## WHAT IS REQUIRED
The entries below need to be transcribed exactly, without their images.

(Recorded data)
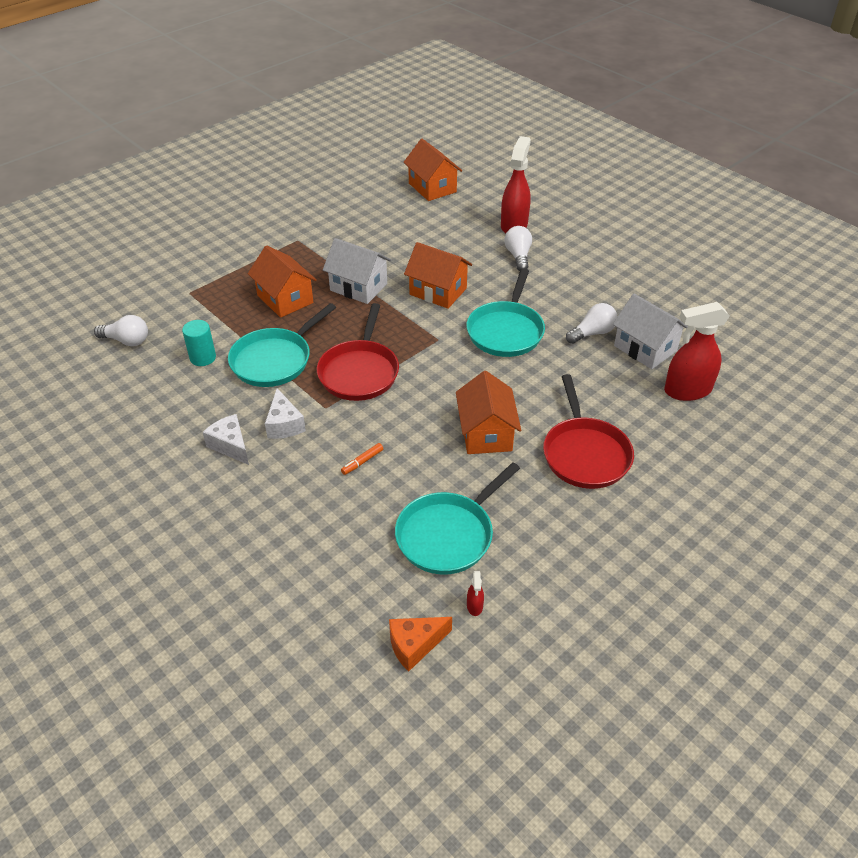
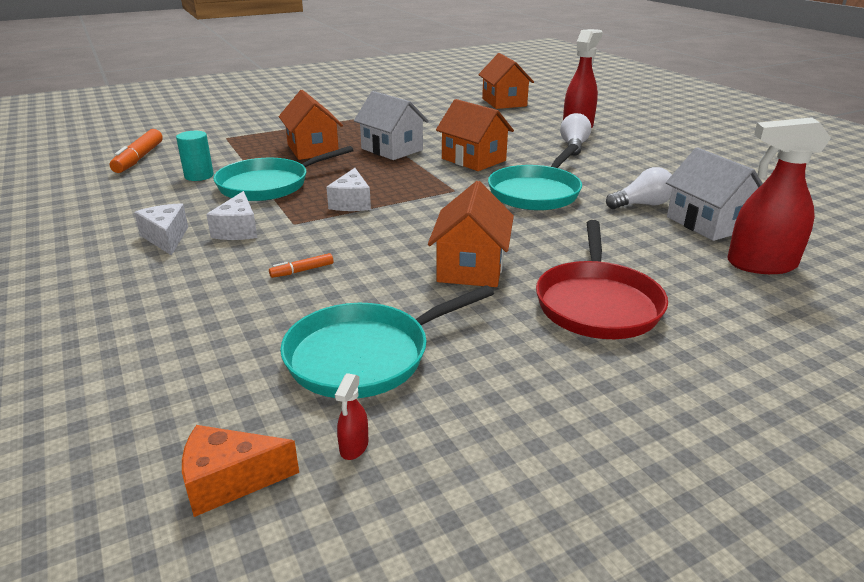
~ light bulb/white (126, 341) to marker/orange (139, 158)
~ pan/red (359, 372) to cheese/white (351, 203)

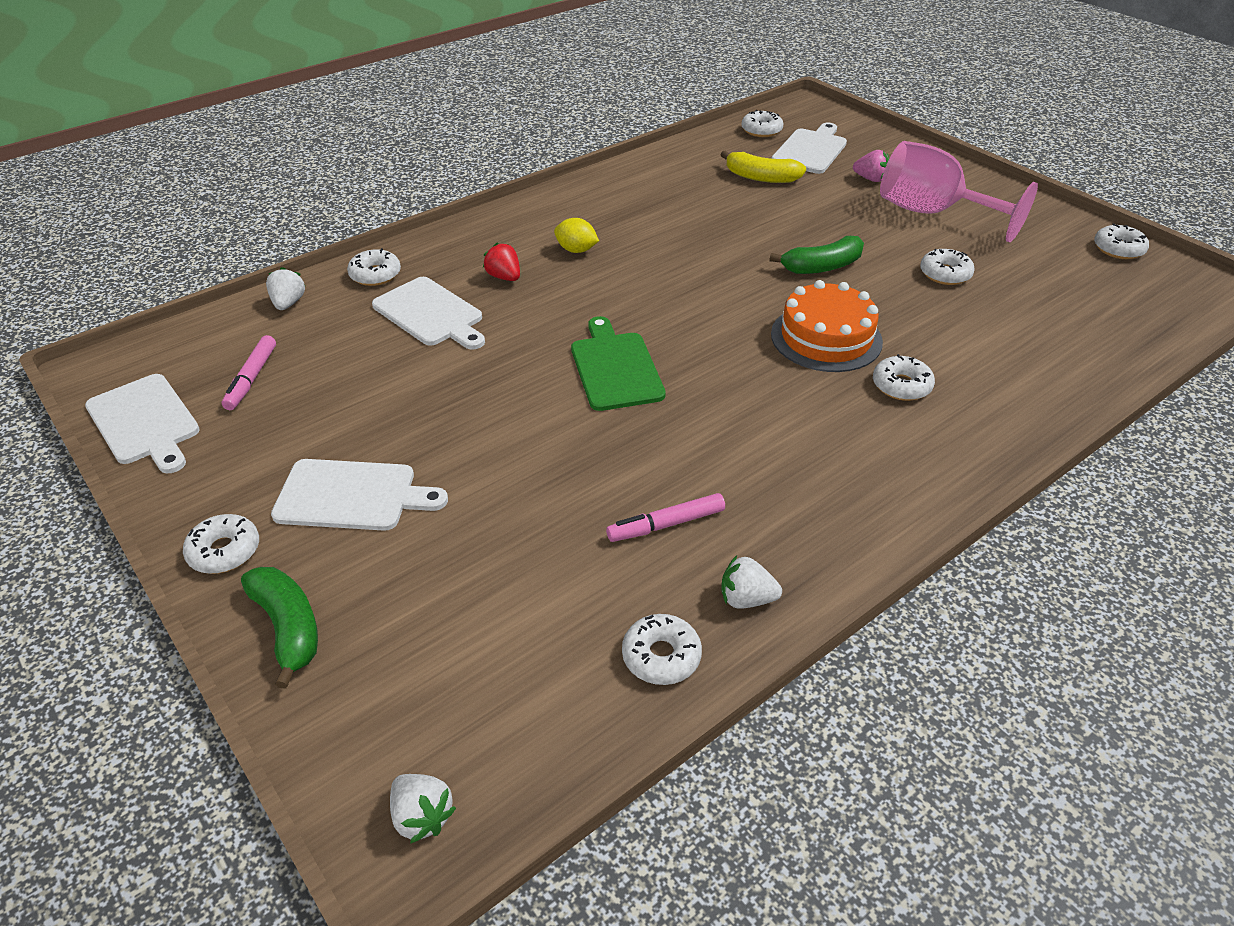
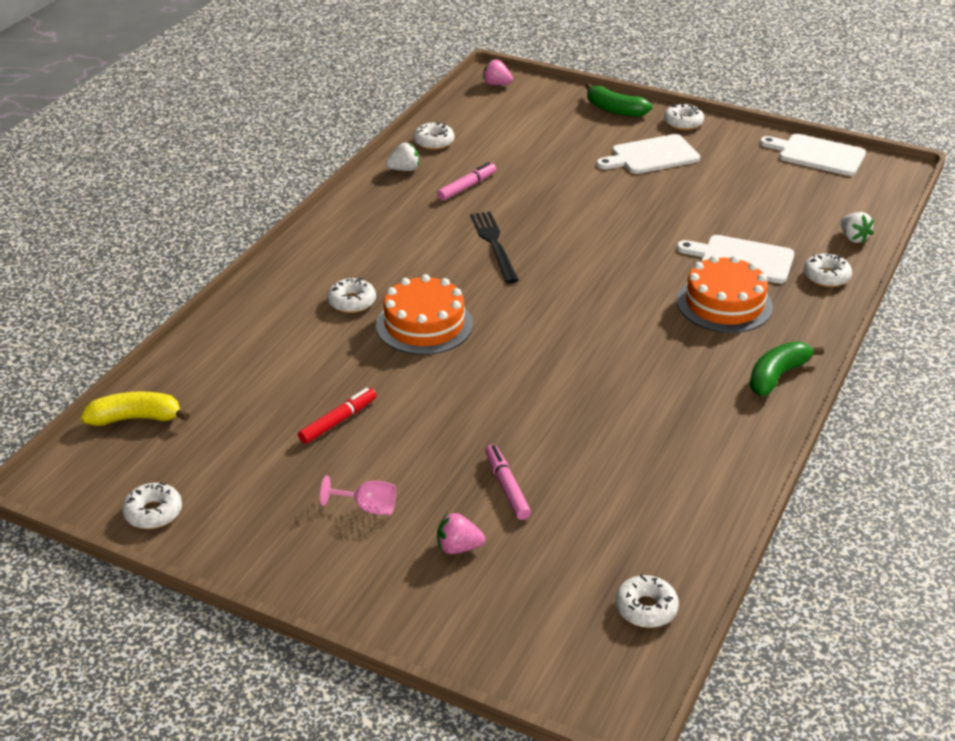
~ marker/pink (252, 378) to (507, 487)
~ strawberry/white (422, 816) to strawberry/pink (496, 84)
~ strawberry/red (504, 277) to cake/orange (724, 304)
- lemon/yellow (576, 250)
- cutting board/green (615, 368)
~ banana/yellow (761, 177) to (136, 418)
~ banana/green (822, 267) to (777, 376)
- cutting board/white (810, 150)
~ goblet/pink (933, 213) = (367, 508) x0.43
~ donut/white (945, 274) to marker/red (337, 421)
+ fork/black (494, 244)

## RESULT BELOW
~ light bulb/white (126, 341) to marker/orange (139, 158)
~ pan/red (359, 372) to cheese/white (351, 203)

~ marker/pink (252, 378) to (507, 487)
~ strawberry/white (422, 816) to strawberry/pink (496, 84)
~ strawberry/red (504, 277) to cake/orange (724, 304)
- lemon/yellow (576, 250)
- cutting board/green (615, 368)
~ banana/yellow (761, 177) to (136, 418)
~ banana/green (822, 267) to (777, 376)
- cutting board/white (810, 150)
~ goblet/pink (933, 213) = (367, 508) x0.43
~ donut/white (945, 274) to marker/red (337, 421)
+ fork/black (494, 244)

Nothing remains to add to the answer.